-- Opening Marker --

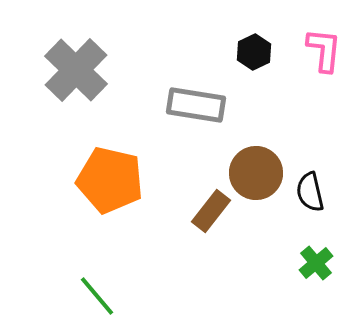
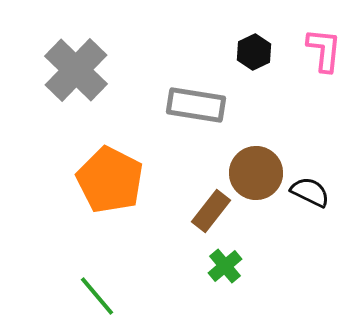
orange pentagon: rotated 14 degrees clockwise
black semicircle: rotated 129 degrees clockwise
green cross: moved 91 px left, 3 px down
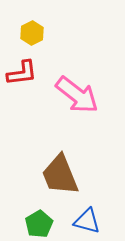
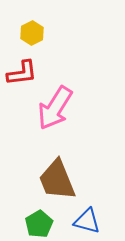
pink arrow: moved 22 px left, 13 px down; rotated 84 degrees clockwise
brown trapezoid: moved 3 px left, 5 px down
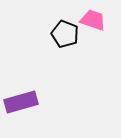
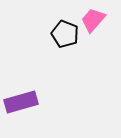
pink trapezoid: rotated 68 degrees counterclockwise
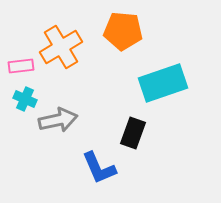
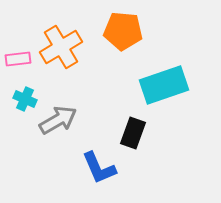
pink rectangle: moved 3 px left, 7 px up
cyan rectangle: moved 1 px right, 2 px down
gray arrow: rotated 18 degrees counterclockwise
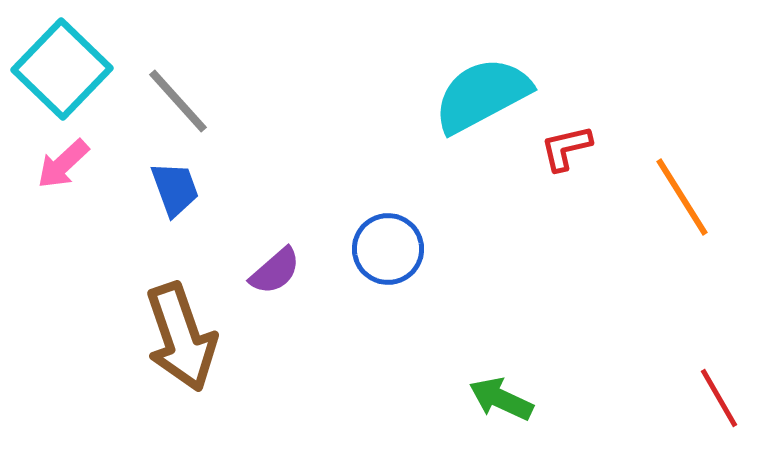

-- Closing Marker --

== What to work on ==
Emit the lines of the material exactly, from its first line to the line containing "brown trapezoid: moved 3 px left, 5 px down", inclusive; leave every picture out.

== Response to the task ==
orange pentagon: rotated 14 degrees clockwise
black semicircle: rotated 129 degrees clockwise
green cross: moved 91 px left, 3 px down
pink arrow: moved 22 px left, 13 px down; rotated 84 degrees clockwise
brown trapezoid: moved 3 px left, 5 px down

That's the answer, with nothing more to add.